### Work required:
Search for the word "plate" in the entries. Each line that holds it should be copied.

### Material provided:

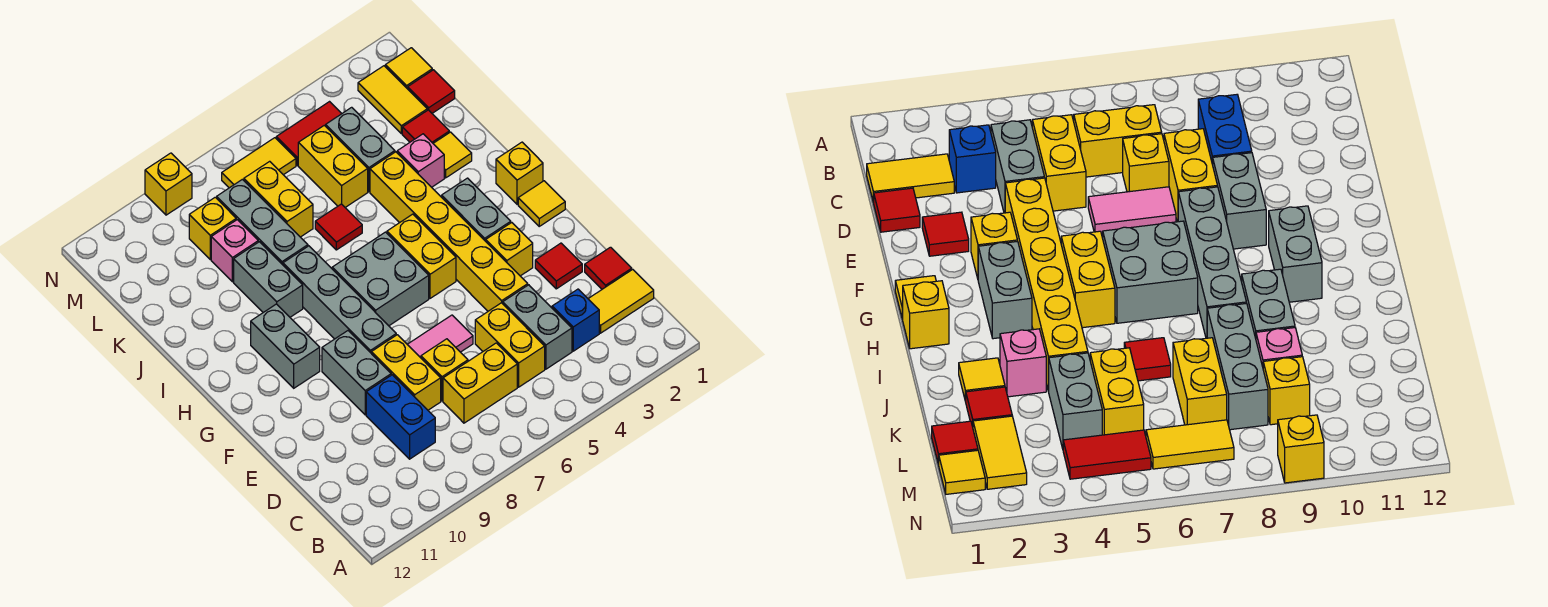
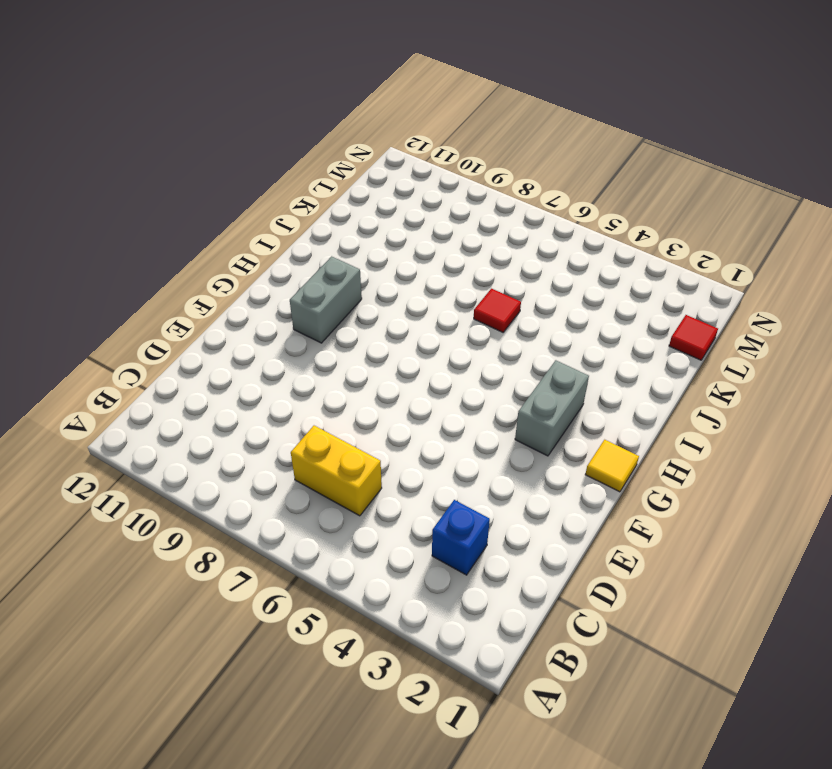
none -> yellow 1x2 tile [588,269,654,333]
none -> grey 1x2 brick [503,285,572,369]
none -> yellow 1x2 brick [475,303,545,387]
none -> blue 1x2 brick [366,375,435,459]

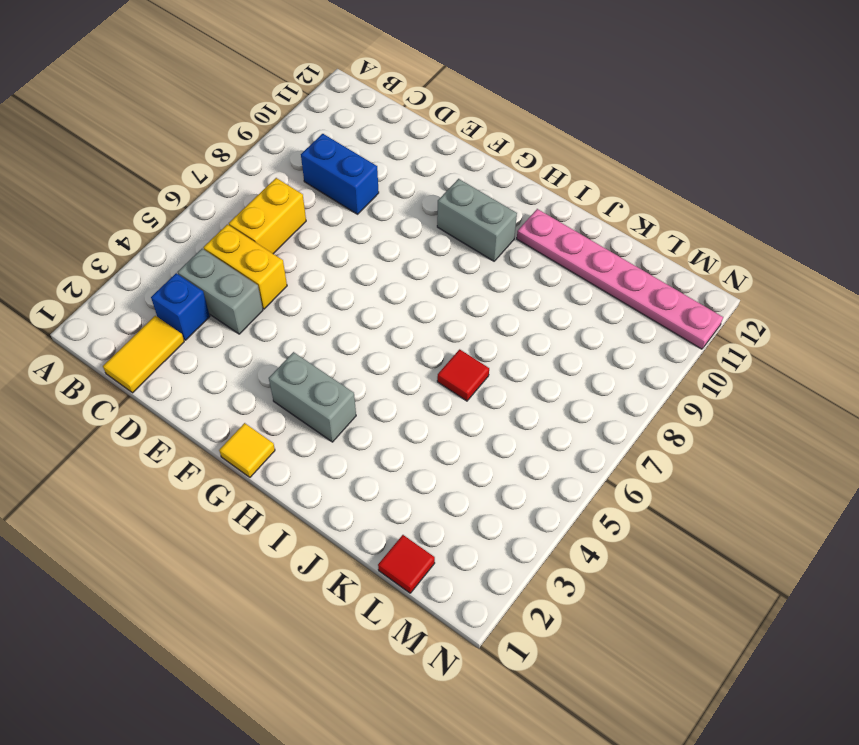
pink 1x6 plate [517,209,723,349] -> none
none -> red 1x1 tile [585,247,632,289]
none -> yellow 1x1 brick [421,339,468,401]
none -> yellow 1x2 brick [371,335,441,410]
none -> red 1x1 tile [535,243,582,289]

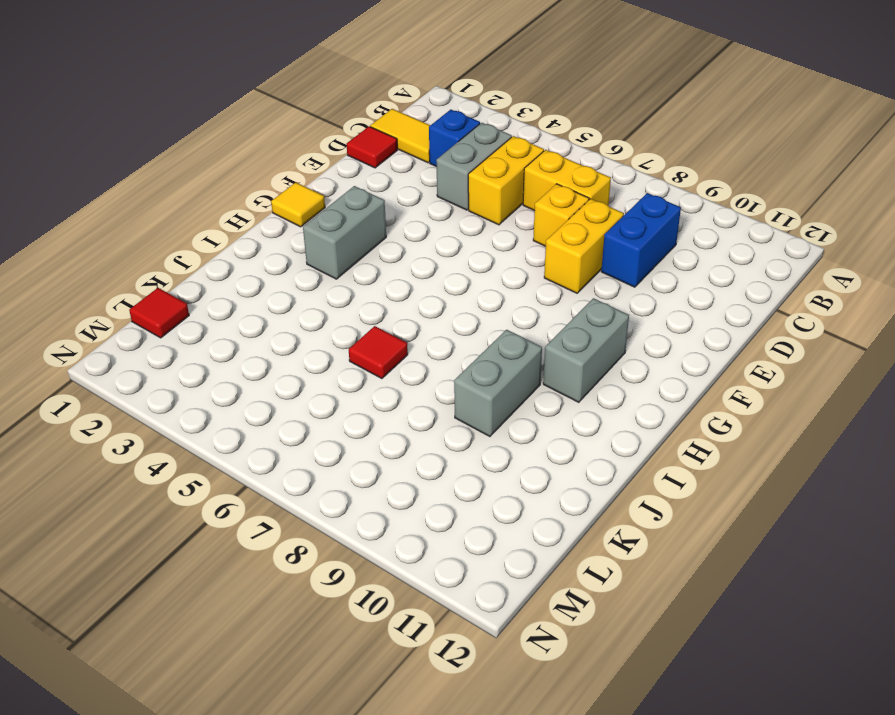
none -> red 1x1 tile [535,243,582,289]
none -> yellow 1x6 brick [370,152,528,311]
none -> pink 1x2 tile [407,315,473,358]
none -> grey 1x2 brick [322,331,391,415]

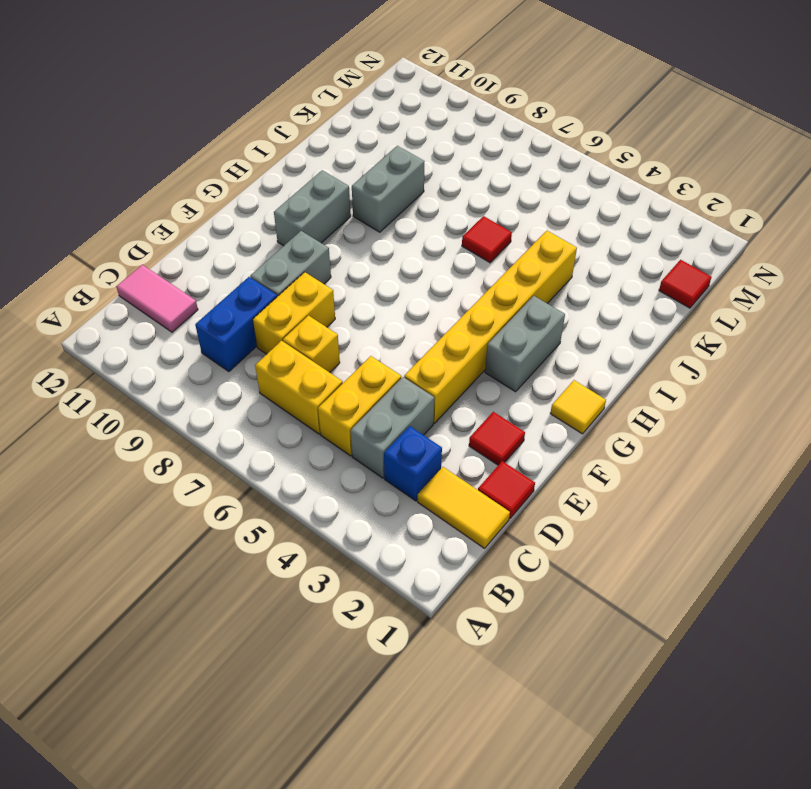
pink 1x2 tile [116,265,198,332] -> pink 1x2 tile moved to [407,315,473,358]
none -> yellow 1x1 brick [486,223,533,276]
none -> grey 1x4 brick [283,246,396,353]
none -> yellow 1x2 brick [387,214,456,298]
none -> grey 2x2 brick [332,232,429,326]

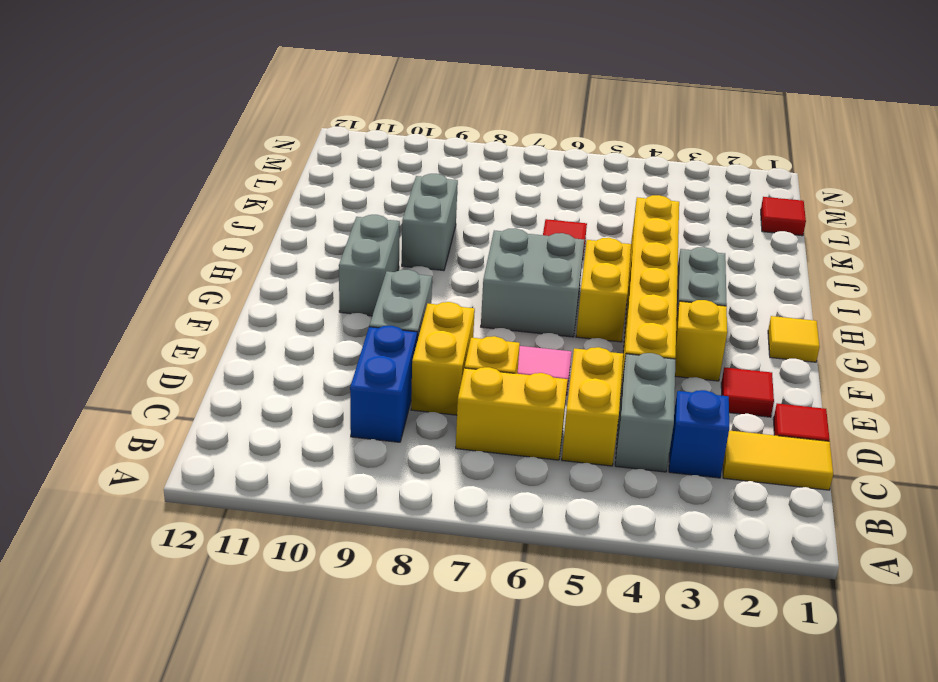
none -> grey 1x4 brick [283,246,396,353]
none -> yellow 1x1 brick [496,142,543,204]
none -> yellow 1x1 tile [433,132,472,178]
none -> pink 1x1 brick [397,134,444,187]

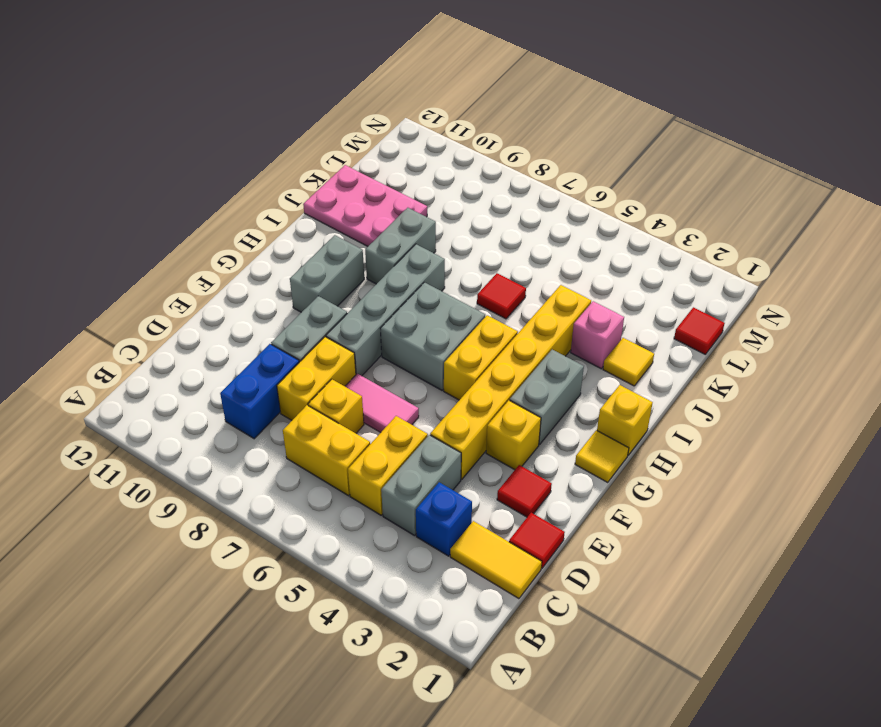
pink 2x3 plate [303,165,427,246] -> none
none -> grey 1x3 brick [217,179,308,265]
none -> red 1x1 tile [402,110,449,143]
none -> grey 1x2 brick [326,107,395,192]
none -> yellow 1x2 brick [298,125,368,207]

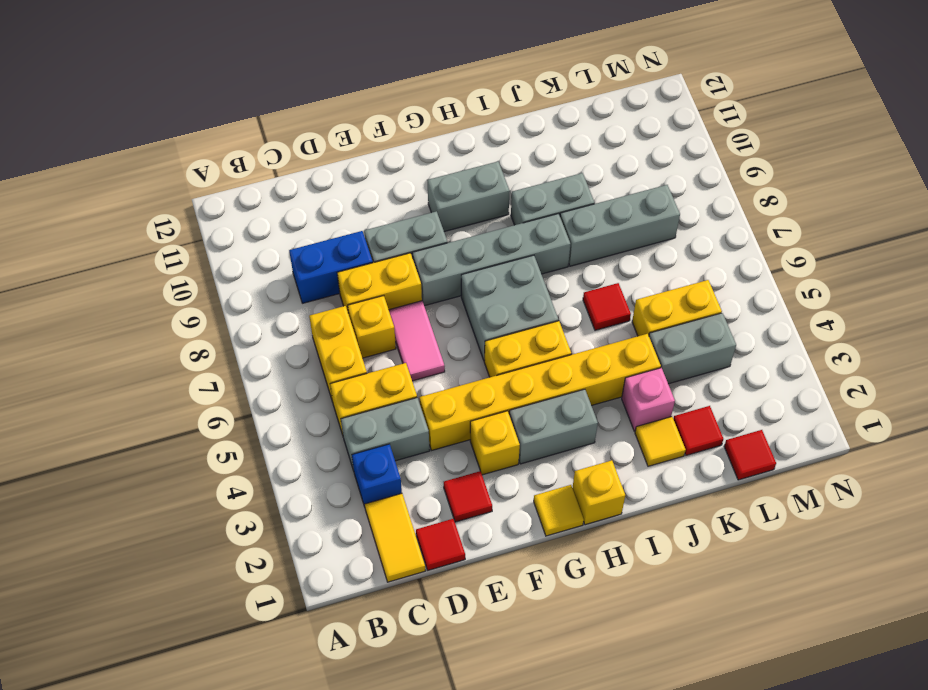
none -> yellow 1x2 brick [244,161,313,237]
none -> pink 1x1 brick [211,220,258,282]
none -> yellow 1x2 tile [358,66,427,134]
none -> yellow 1x1 brick [189,197,236,259]

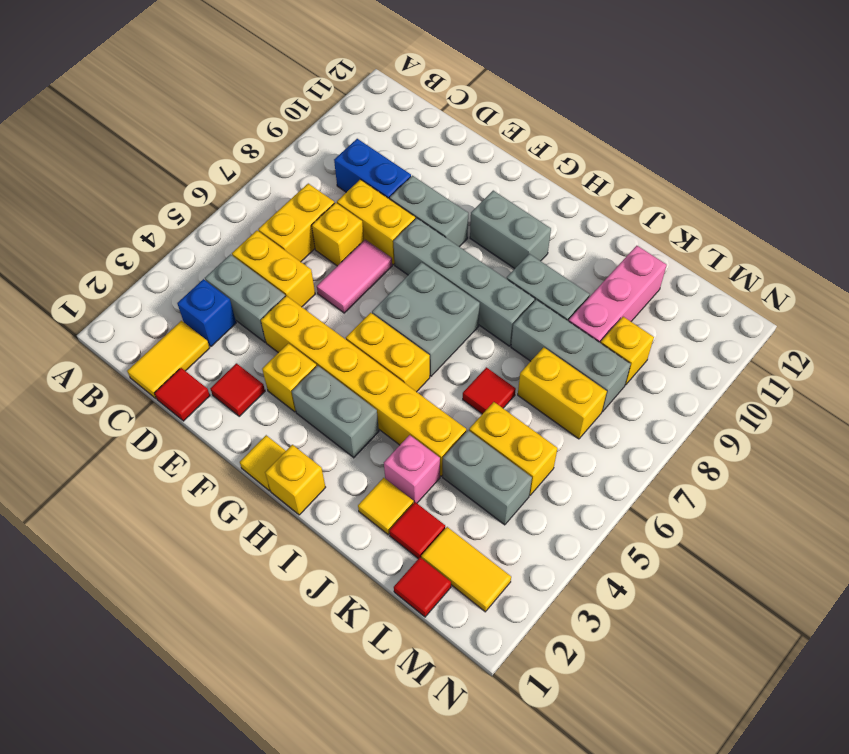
pink 1x3 brick [569,246,667,343] -> pink 1x1 brick [211,220,258,282]
none -> yellow 1x1 tile [385,48,432,89]
none -> red 1x2 tile [276,102,342,165]
none -> yellow 1x2 tile [222,138,296,188]
none -> yellow 1x1 brick [145,153,192,215]

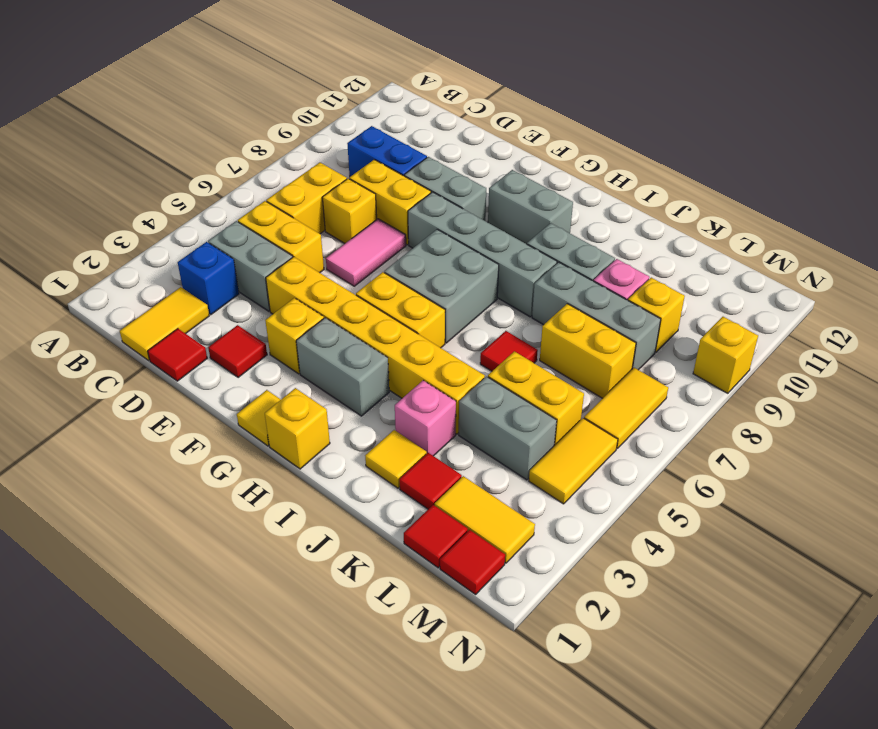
red 1x1 tile [440,530,505,595] -> yellow 1x1 tile [385,48,432,89]
yellow 1x2 tile [529,418,618,504] -> red 1x2 tile [276,102,342,165]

### Exercise output:
pink 1x6 plate [517,209,723,349] -> none
pink 2x3 plate [303,165,427,246] -> none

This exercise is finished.